• _Problem_
Retype the data exactly, skipping any picture in it.

• _Data below_

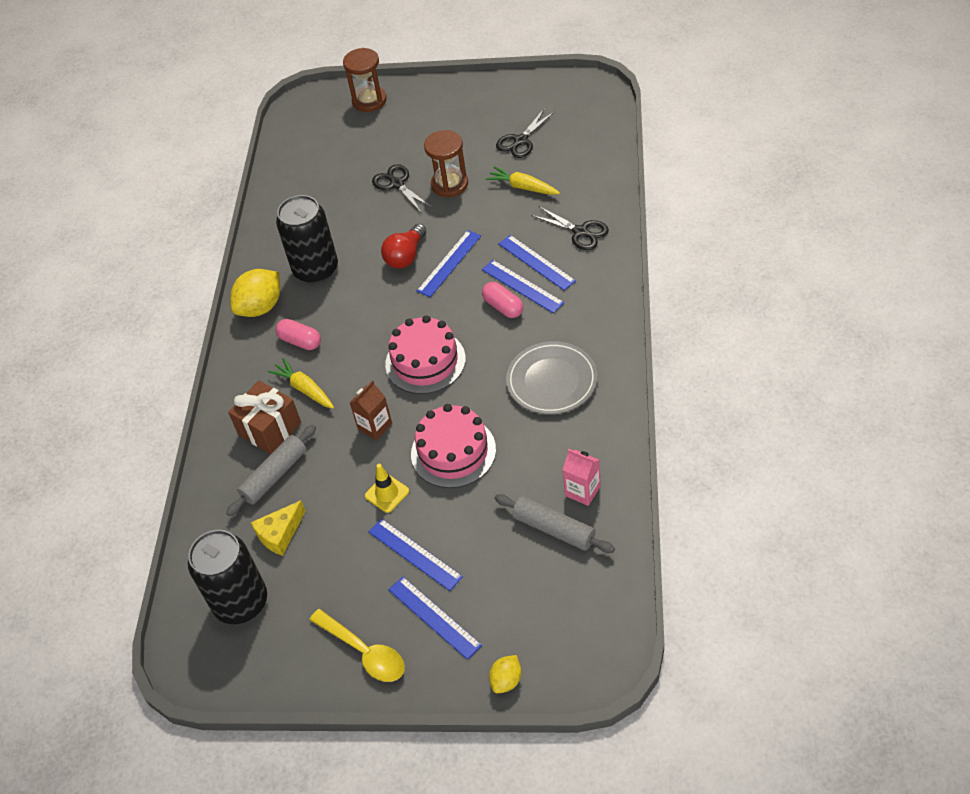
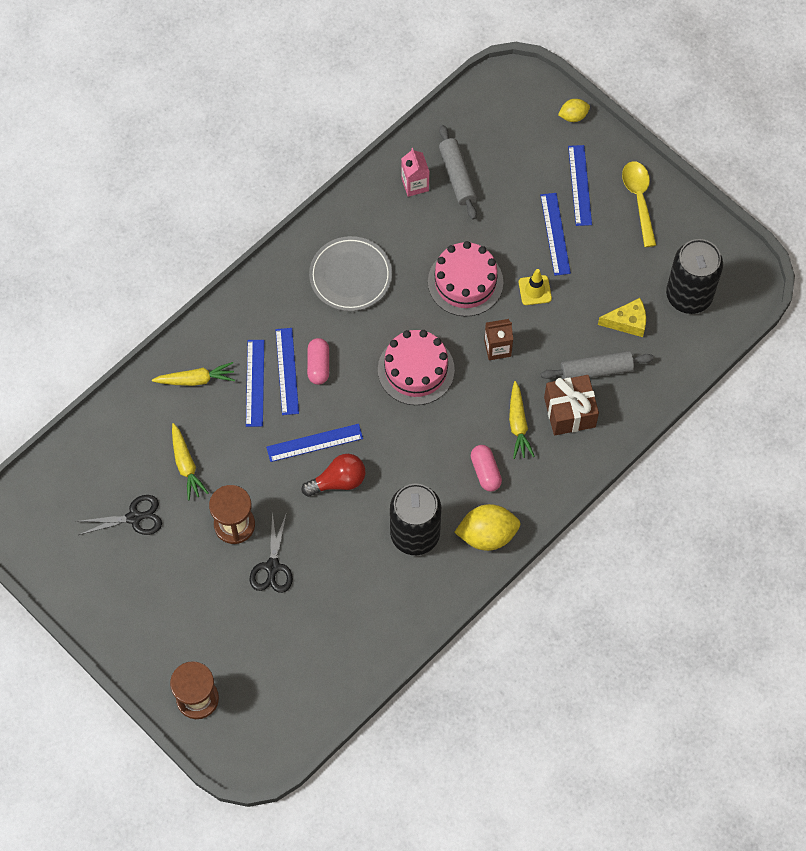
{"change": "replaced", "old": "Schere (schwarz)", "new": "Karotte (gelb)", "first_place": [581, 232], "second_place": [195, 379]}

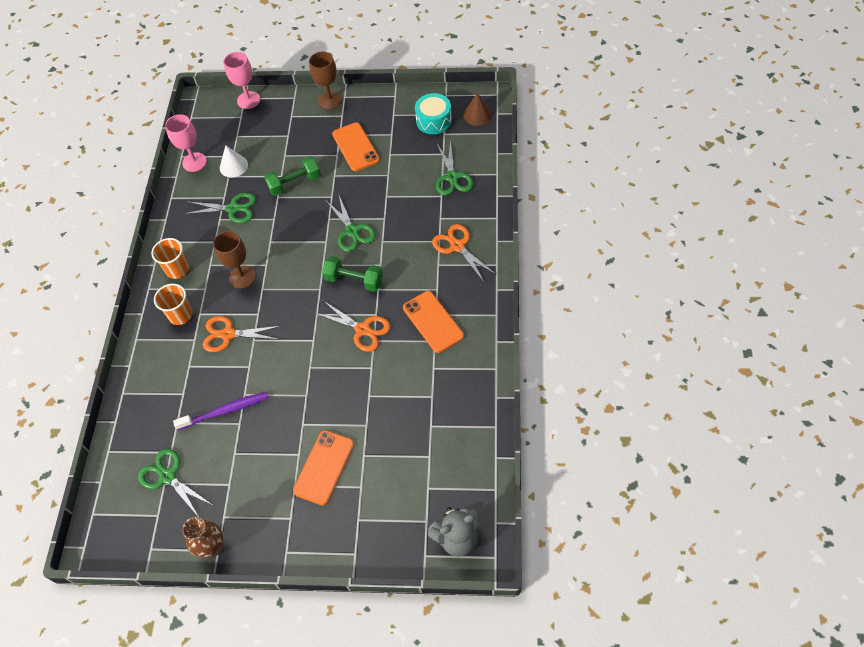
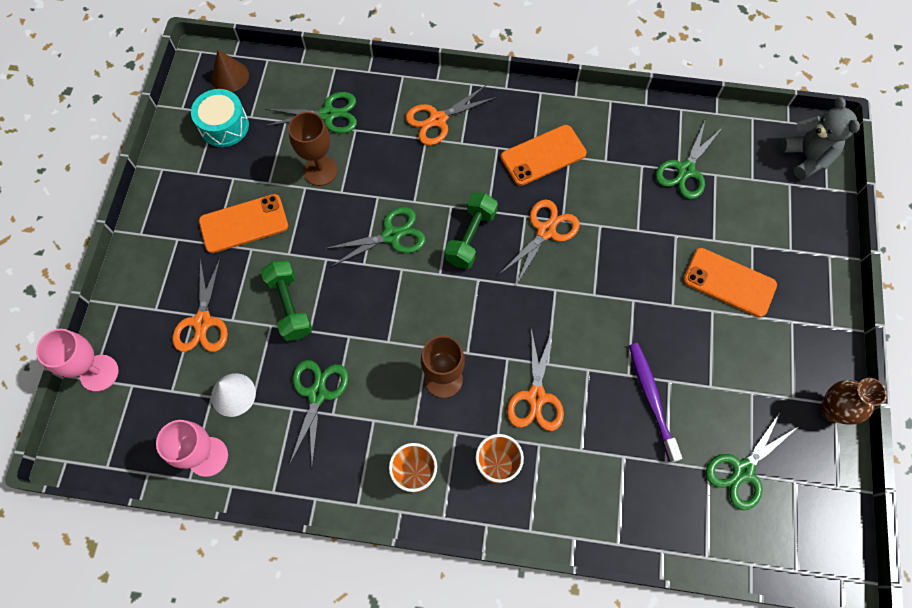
{"change": "added", "new": "Schere (orange)", "second_place": [203, 322]}
{"change": "added", "new": "Schere (grün)", "second_place": [685, 170]}
{"change": "moved", "old": "Kelch (braun)", "first_place": [330, 100], "second_place": [320, 171]}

• _Expected answer_
{"change": "replaced", "old": "Schere (schwarz)", "new": "Karotte (gelb)", "first_place": [581, 232], "second_place": [195, 379]}

{"change": "added", "new": "Schere (orange)", "second_place": [203, 322]}
{"change": "added", "new": "Schere (grün)", "second_place": [685, 170]}
{"change": "moved", "old": "Kelch (braun)", "first_place": [330, 100], "second_place": [320, 171]}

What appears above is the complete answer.